[Start of section]

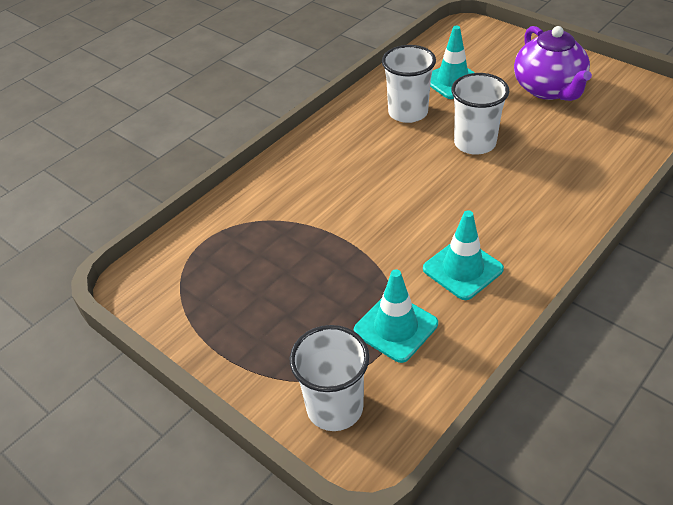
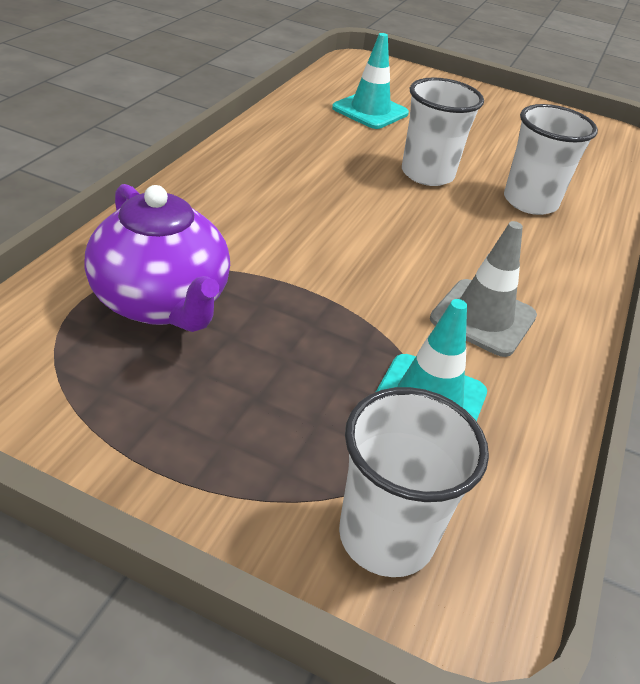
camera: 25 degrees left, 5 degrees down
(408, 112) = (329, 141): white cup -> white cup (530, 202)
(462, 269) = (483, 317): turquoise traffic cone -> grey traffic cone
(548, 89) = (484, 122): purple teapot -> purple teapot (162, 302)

[End of section]
[Start of section]

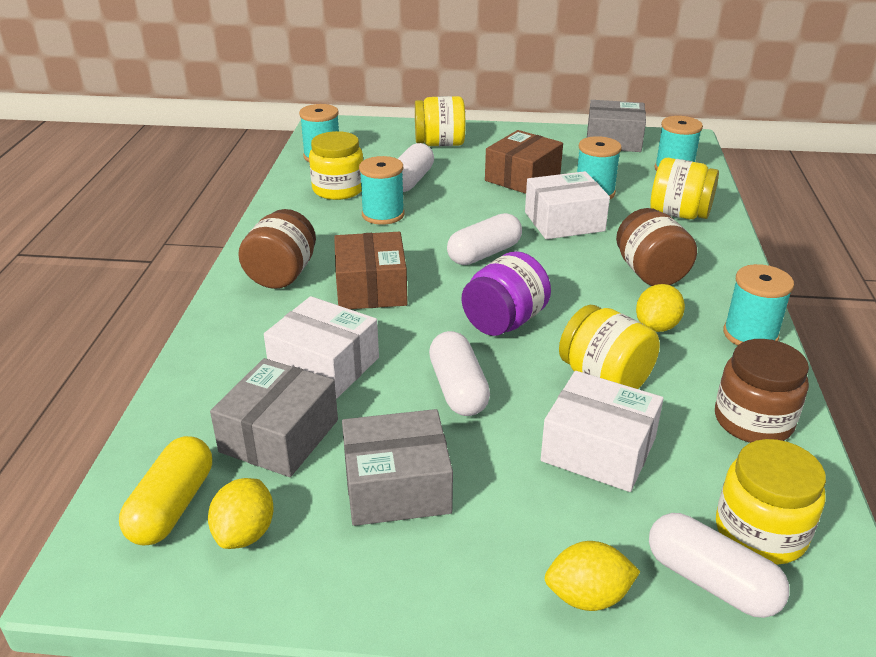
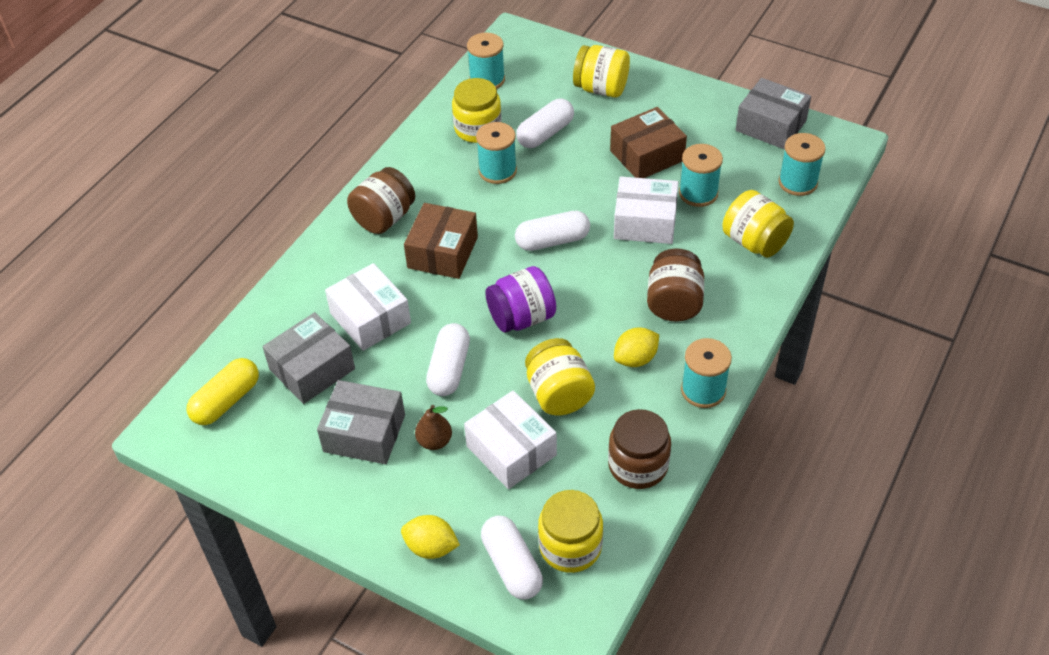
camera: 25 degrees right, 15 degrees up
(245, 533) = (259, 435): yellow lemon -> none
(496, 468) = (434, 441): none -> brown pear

[End of section]
[Start of section]

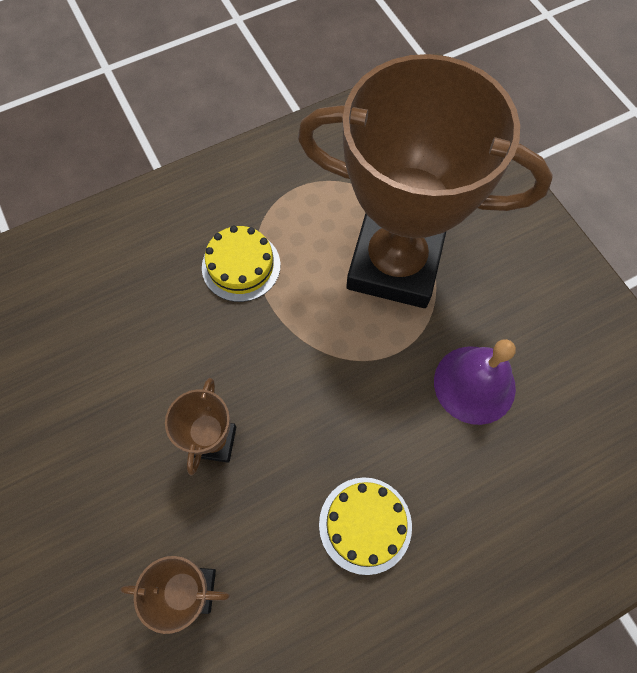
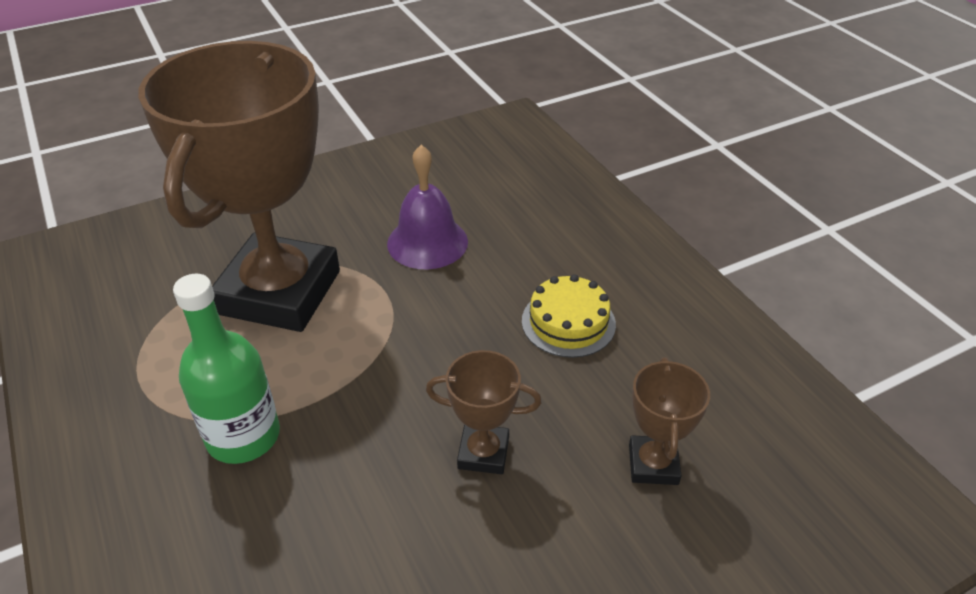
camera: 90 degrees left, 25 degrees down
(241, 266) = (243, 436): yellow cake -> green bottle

[End of section]

◆ ASSIGNMENT: Search the listing above for the lines with "camera: 25 degrees left, 5 degrees down" and "(548, 89) = (484, 122): purple", then output those lines and all lines between them exactly.

◆ RESULT BELOW:
camera: 25 degrees left, 5 degrees down
(408, 112) = (329, 141): white cup -> white cup (530, 202)
(462, 269) = (483, 317): turquoise traffic cone -> grey traffic cone
(548, 89) = (484, 122): purple teapot -> purple teapot (162, 302)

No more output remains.